Exercise material section start

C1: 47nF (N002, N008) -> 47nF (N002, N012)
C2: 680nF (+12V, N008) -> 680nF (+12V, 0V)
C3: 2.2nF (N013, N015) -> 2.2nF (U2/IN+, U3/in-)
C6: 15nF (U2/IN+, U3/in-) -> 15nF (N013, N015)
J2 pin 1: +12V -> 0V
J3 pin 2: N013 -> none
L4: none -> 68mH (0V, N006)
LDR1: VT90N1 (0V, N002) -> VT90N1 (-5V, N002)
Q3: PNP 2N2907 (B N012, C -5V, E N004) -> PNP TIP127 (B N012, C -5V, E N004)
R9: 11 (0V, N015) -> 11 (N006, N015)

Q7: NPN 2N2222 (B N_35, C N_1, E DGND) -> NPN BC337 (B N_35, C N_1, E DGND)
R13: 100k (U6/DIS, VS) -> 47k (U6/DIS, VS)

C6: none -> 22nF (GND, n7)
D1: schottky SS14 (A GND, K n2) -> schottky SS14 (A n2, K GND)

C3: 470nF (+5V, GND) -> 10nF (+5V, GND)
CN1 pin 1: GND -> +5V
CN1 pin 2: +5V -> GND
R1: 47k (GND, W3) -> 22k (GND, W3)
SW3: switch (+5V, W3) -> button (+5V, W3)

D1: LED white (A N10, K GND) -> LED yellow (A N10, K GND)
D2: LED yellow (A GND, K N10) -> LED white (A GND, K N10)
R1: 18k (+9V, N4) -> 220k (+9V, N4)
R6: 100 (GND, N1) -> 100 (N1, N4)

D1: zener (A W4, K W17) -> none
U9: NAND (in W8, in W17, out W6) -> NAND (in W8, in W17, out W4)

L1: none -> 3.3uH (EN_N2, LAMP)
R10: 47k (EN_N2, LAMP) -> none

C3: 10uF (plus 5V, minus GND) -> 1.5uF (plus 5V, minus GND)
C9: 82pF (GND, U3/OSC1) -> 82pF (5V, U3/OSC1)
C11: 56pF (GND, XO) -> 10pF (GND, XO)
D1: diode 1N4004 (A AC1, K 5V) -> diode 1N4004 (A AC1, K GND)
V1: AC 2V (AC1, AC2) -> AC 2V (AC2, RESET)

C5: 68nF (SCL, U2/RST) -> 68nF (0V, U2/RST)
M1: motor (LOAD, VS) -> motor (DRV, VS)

Exercise material section end

Exactly repeat the lines above, from the opening line through the one with "U9: NAND (in", and include nothing else.

C1: 47nF (N002, N008) -> 47nF (N002, N012)
C2: 680nF (+12V, N008) -> 680nF (+12V, 0V)
C3: 2.2nF (N013, N015) -> 2.2nF (U2/IN+, U3/in-)
C6: 15nF (U2/IN+, U3/in-) -> 15nF (N013, N015)
J2 pin 1: +12V -> 0V
J3 pin 2: N013 -> none
L4: none -> 68mH (0V, N006)
LDR1: VT90N1 (0V, N002) -> VT90N1 (-5V, N002)
Q3: PNP 2N2907 (B N012, C -5V, E N004) -> PNP TIP127 (B N012, C -5V, E N004)
R9: 11 (0V, N015) -> 11 (N006, N015)

Q7: NPN 2N2222 (B N_35, C N_1, E DGND) -> NPN BC337 (B N_35, C N_1, E DGND)
R13: 100k (U6/DIS, VS) -> 47k (U6/DIS, VS)

C6: none -> 22nF (GND, n7)
D1: schottky SS14 (A GND, K n2) -> schottky SS14 (A n2, K GND)

C3: 470nF (+5V, GND) -> 10nF (+5V, GND)
CN1 pin 1: GND -> +5V
CN1 pin 2: +5V -> GND
R1: 47k (GND, W3) -> 22k (GND, W3)
SW3: switch (+5V, W3) -> button (+5V, W3)

D1: LED white (A N10, K GND) -> LED yellow (A N10, K GND)
D2: LED yellow (A GND, K N10) -> LED white (A GND, K N10)
R1: 18k (+9V, N4) -> 220k (+9V, N4)
R6: 100 (GND, N1) -> 100 (N1, N4)

D1: zener (A W4, K W17) -> none
U9: NAND (in W8, in W17, out W6) -> NAND (in W8, in W17, out W4)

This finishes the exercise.